(Coordinate-based object records)
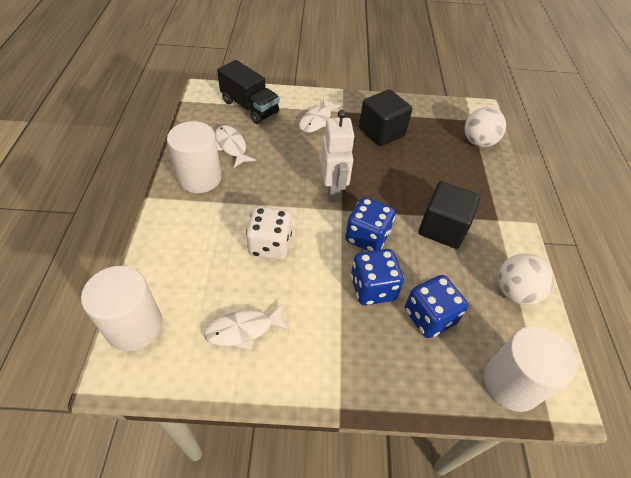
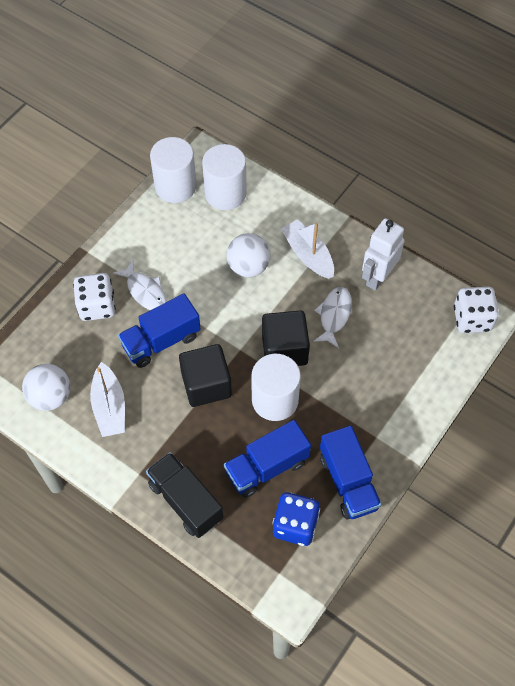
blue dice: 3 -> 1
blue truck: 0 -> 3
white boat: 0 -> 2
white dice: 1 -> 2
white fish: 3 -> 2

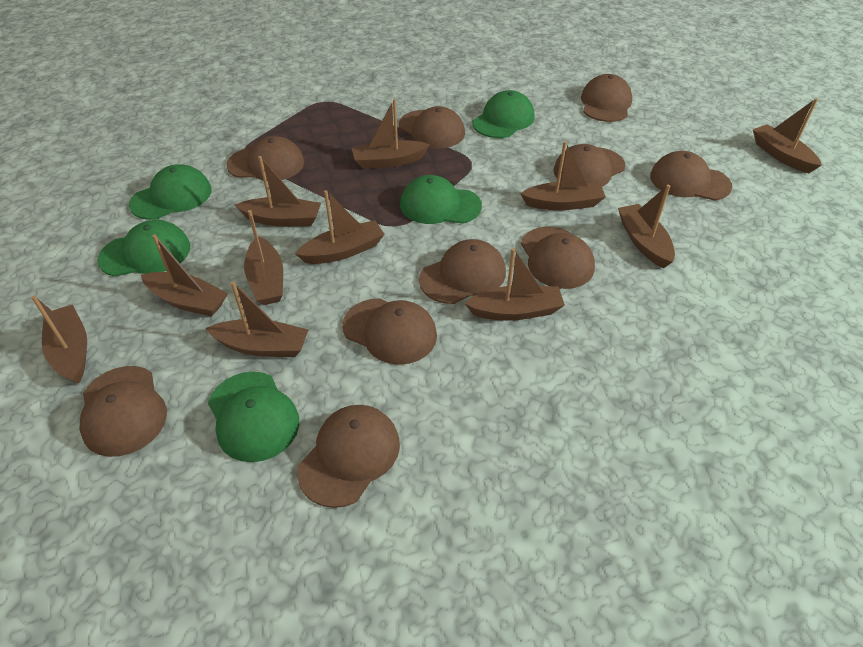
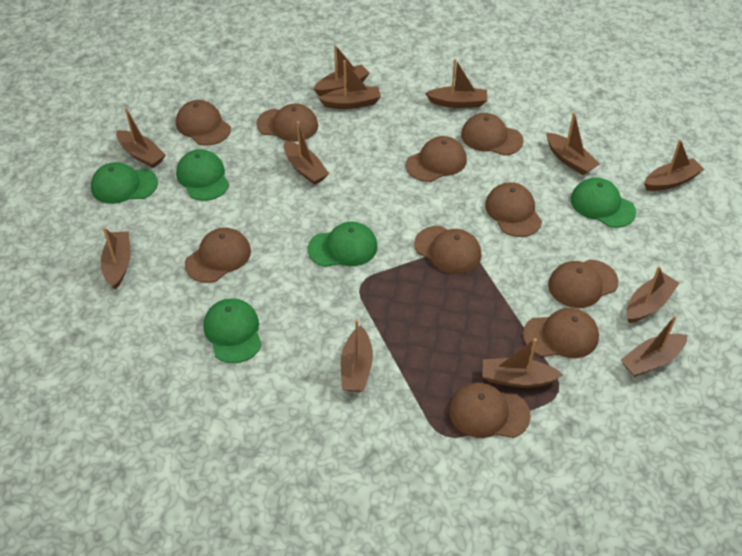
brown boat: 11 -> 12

[AIM OF THE EXERCISE]
Find and copy each line above holding "white".

[FINAL ANSWER]
white boat: 0 -> 2
white dice: 1 -> 2
white fish: 3 -> 2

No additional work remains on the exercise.